Scene edit records
■ ■ ■ ■ ■ ■ ■

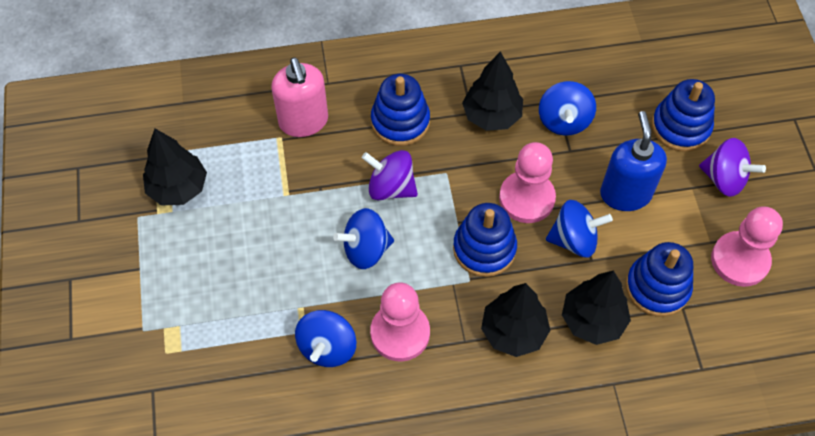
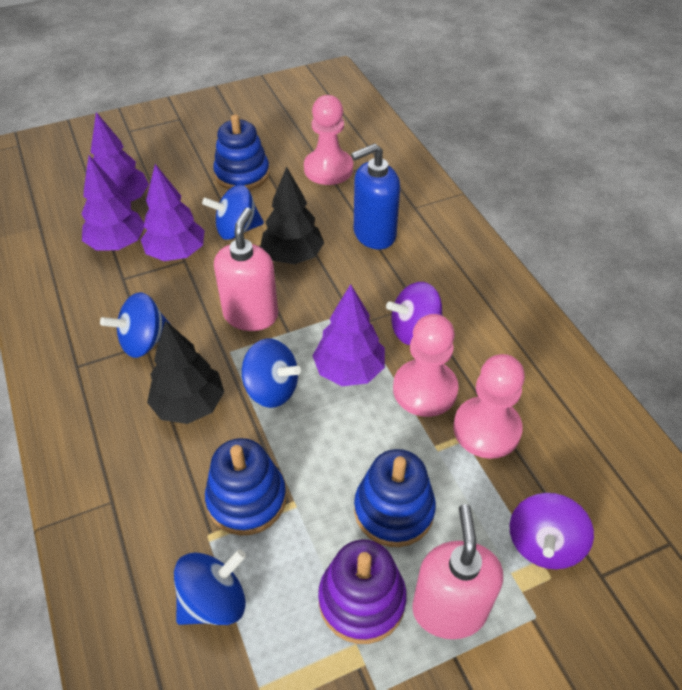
black tree: 4 -> 2
blue stacking toy: 4 -> 3
pink soap dispenser: 1 -> 2
purple stacking toy: 0 -> 1
purple tree: 0 -> 4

■ ■ ■ ■ ■ ■ ■

Find the word "purple" in the entries, then copy out every line that has it.

WRITTEN SOLUTION |
purple stacking toy: 0 -> 1
purple tree: 0 -> 4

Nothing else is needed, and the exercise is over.